EXERCISE DETAILS: When you reach the line containing "camera: 60 degrees left, 20 degrees down" in the data below, begin returning lines exactly as written, and stop once the line containing "new: cobalt_duck middle" has been returned.

SUPPLIED MATERIAL:
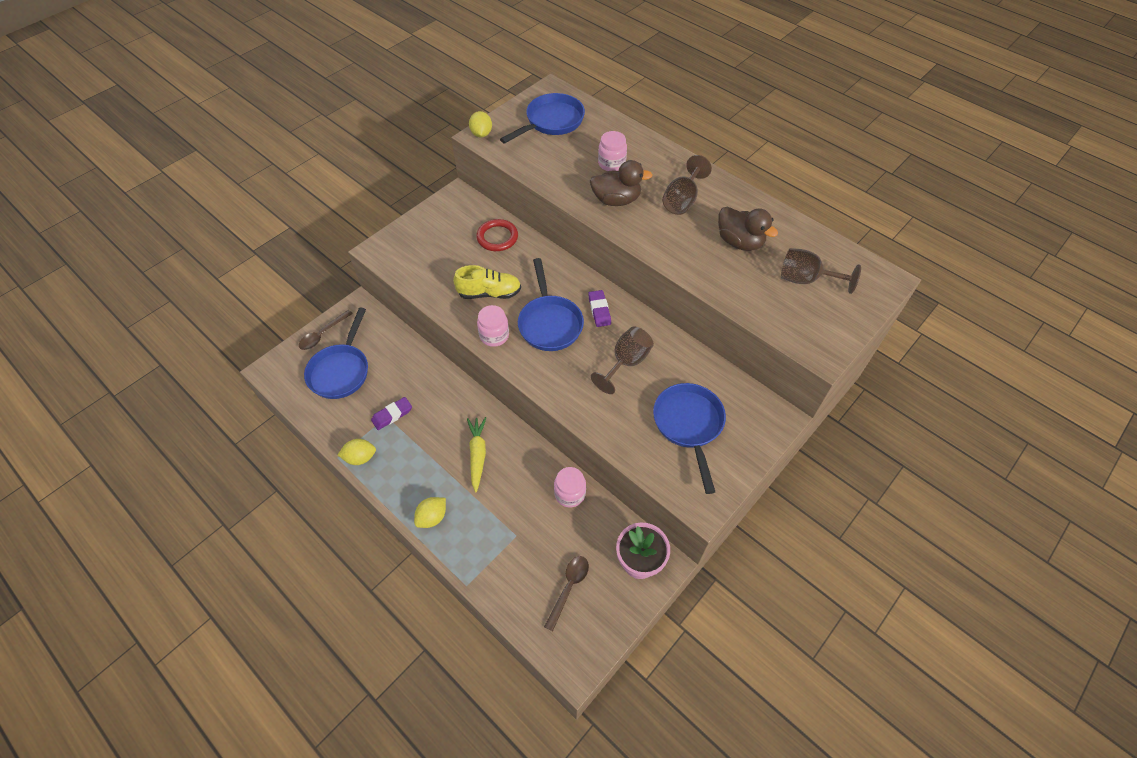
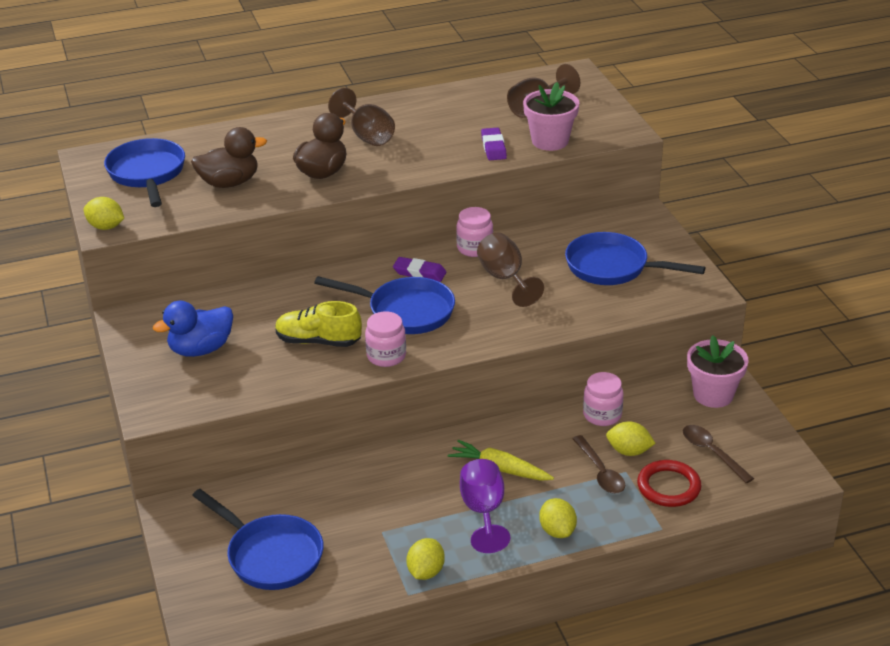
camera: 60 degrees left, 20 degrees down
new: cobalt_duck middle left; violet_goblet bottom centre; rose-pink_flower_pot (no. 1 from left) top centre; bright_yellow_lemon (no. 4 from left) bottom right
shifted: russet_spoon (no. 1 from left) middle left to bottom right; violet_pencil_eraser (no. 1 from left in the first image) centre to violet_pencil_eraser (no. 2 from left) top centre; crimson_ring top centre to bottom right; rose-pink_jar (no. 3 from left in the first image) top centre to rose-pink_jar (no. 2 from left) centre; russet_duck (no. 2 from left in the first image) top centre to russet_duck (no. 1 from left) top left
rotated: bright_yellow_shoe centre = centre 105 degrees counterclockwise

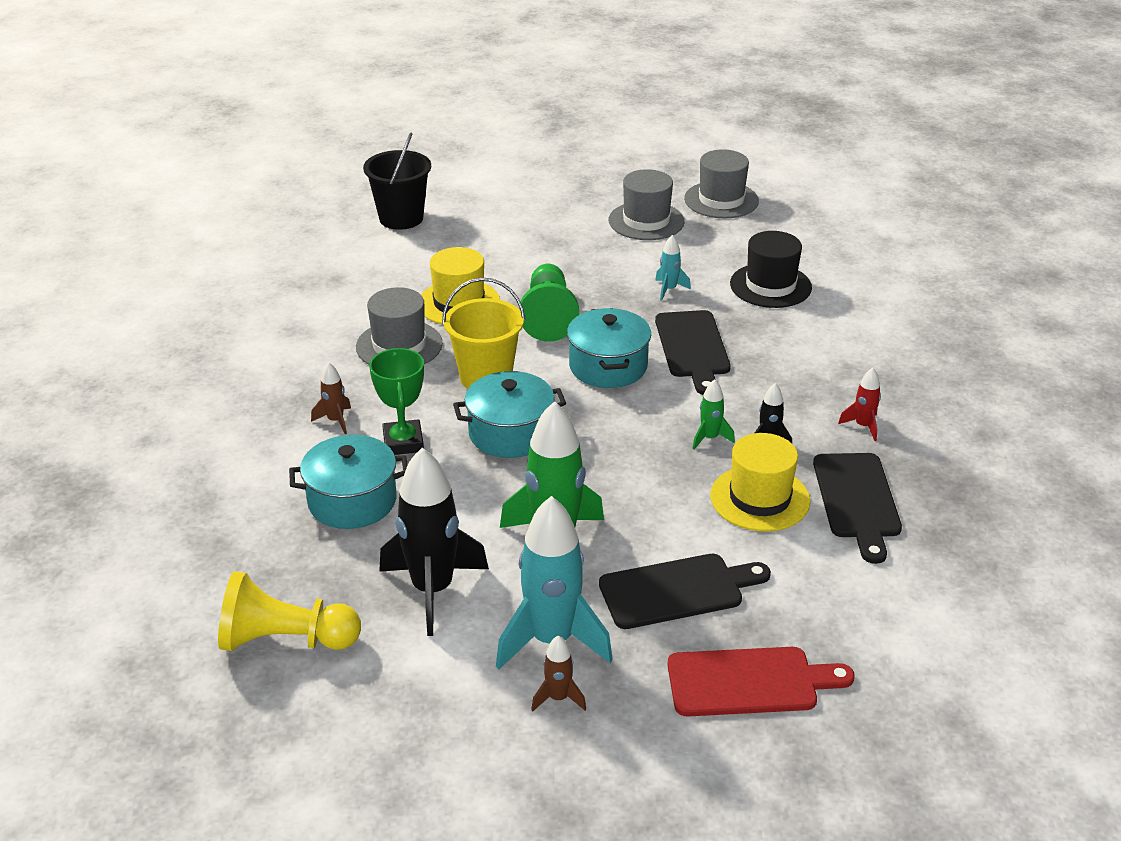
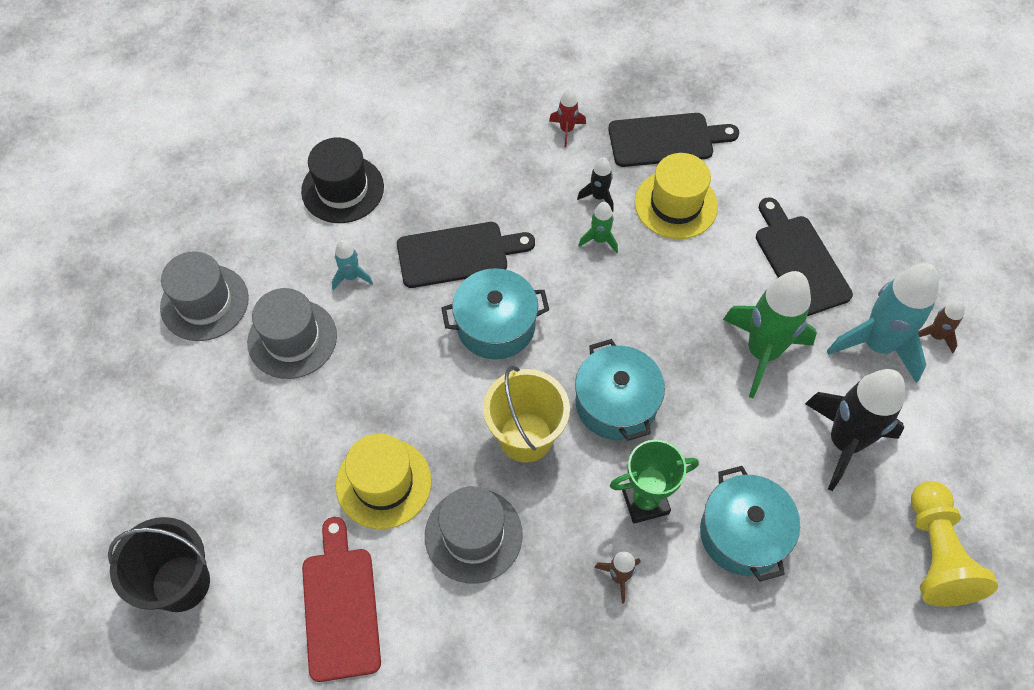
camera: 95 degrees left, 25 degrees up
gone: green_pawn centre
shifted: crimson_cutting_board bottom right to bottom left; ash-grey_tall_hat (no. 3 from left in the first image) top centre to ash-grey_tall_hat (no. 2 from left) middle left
...
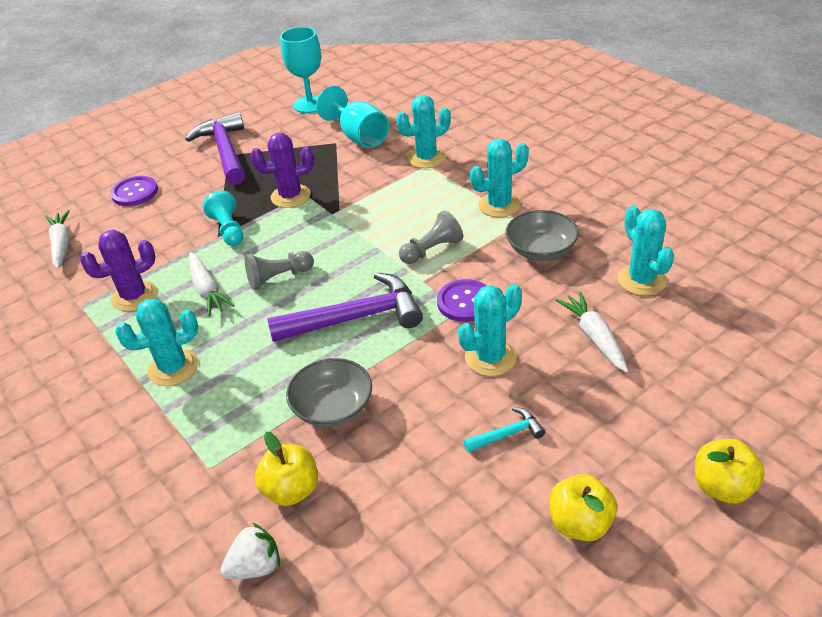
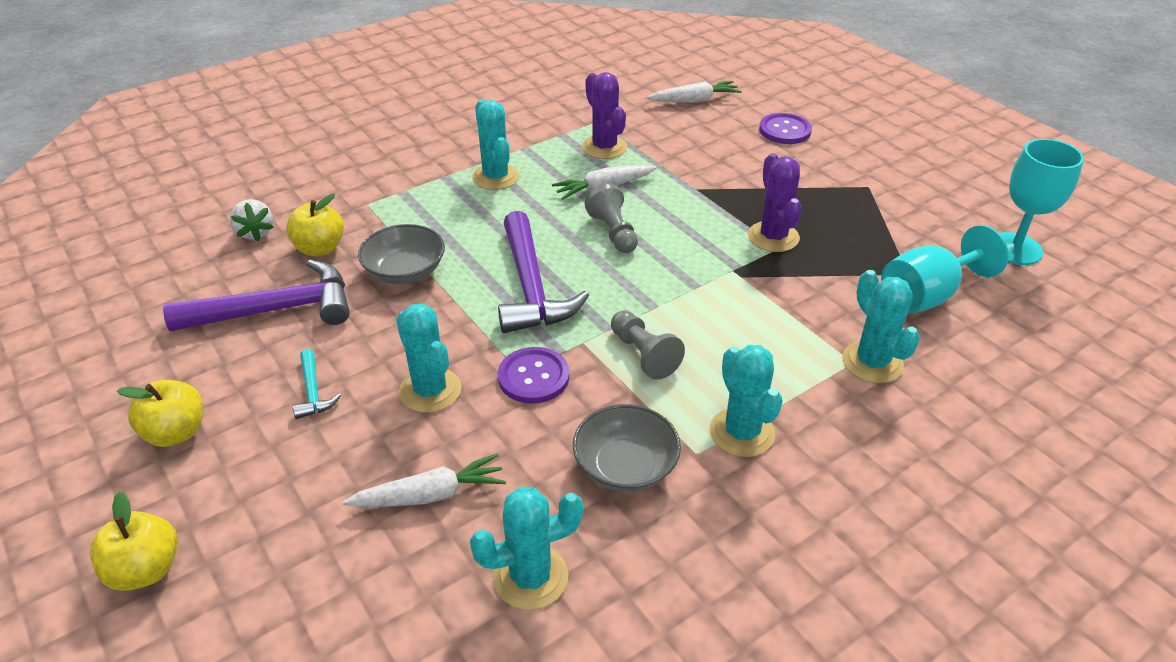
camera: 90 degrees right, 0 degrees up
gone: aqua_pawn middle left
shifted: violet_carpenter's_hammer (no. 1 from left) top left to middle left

ANSWER TO THE EXERCISE:
camera: 60 degrees left, 20 degrees down
new: cobalt_duck middle left; violet_goblet bottom centre; rose-pink_flower_pot (no. 1 from left) top centre; bright_yellow_lemon (no. 4 from left) bottom right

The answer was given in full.